Task directions: An exact copy of every entry is needed, without the pictures.

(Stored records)
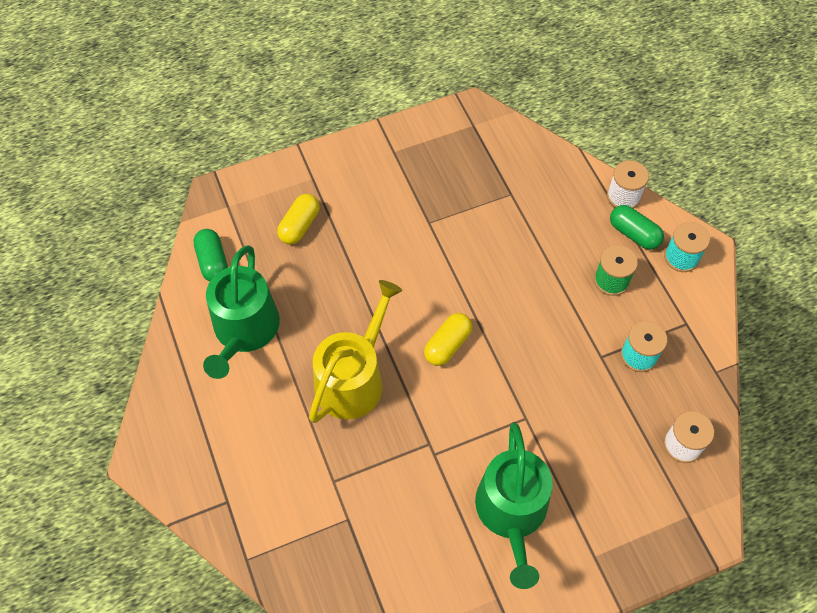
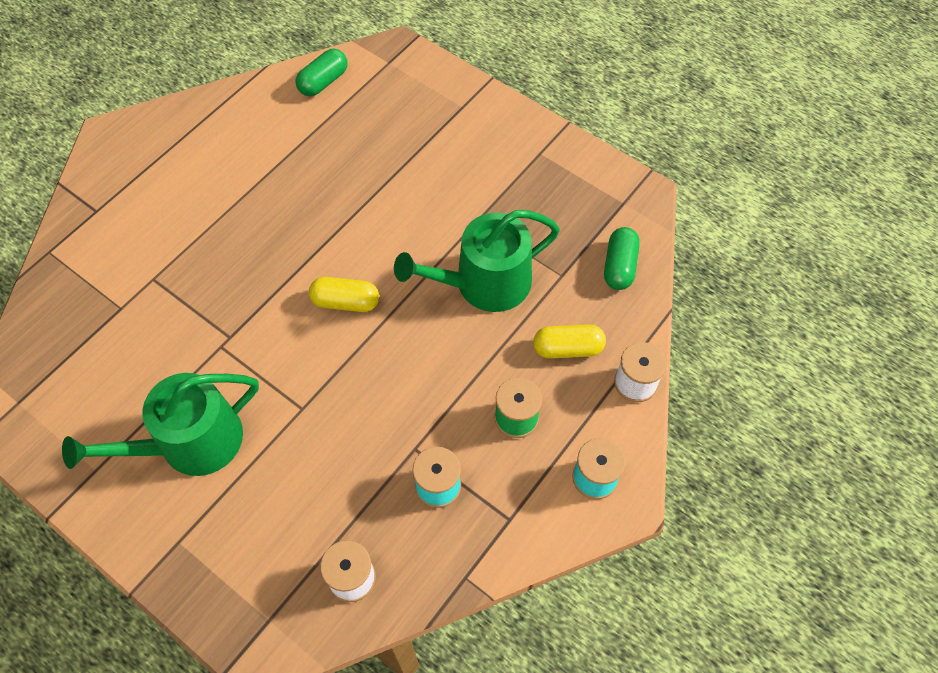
camera: 60 degrees right, 0 degrees up
(244, 330) = (267, 139): green watering can -> green watering can (484, 283)
(299, 226) = (403, 123): yellow capsule -> yellow capsule (567, 348)
(353, 378) = (265, 243): yellow watering can -> none
(634, 234) = (592, 414): green capsule -> green capsule (619, 266)

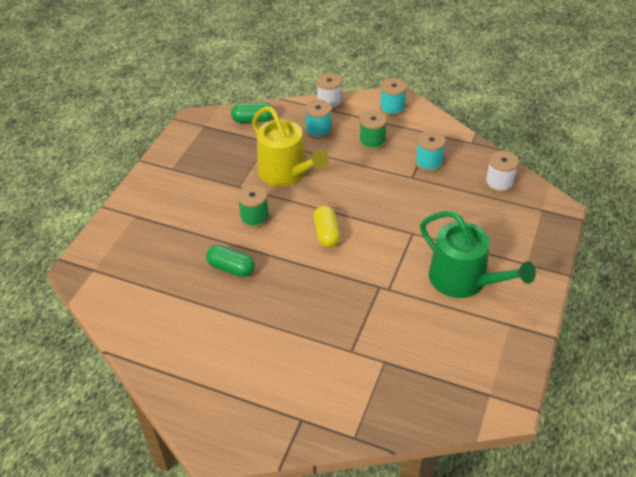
camera: 105 degrees left, 15 degrees down
(323, 82) = (122, 305): green capsule -> green capsule (231, 268)
(408, 227) = (254, 218): none -> green spool
(484, 283) = (286, 172): green watering can -> yellow watering can
(567, 348) = (318, 130): yellow capsule -> turquoise spool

Output for this exercise:
camera: 60 degrees right, 0 degrees up
(244, 330) = (267, 139): green watering can -> green watering can (484, 283)
(299, 226) = (403, 123): yellow capsule -> yellow capsule (567, 348)
(353, 378) = (265, 243): yellow watering can -> none
(634, 234) = (592, 414): green capsule -> green capsule (619, 266)

camera: 105 degrees left, 15 degrees down
(323, 82) = (122, 305): green capsule -> green capsule (231, 268)
(408, 227) = (254, 218): none -> green spool
(484, 283) = (286, 172): green watering can -> yellow watering can
(567, 348) = (318, 130): yellow capsule -> turquoise spool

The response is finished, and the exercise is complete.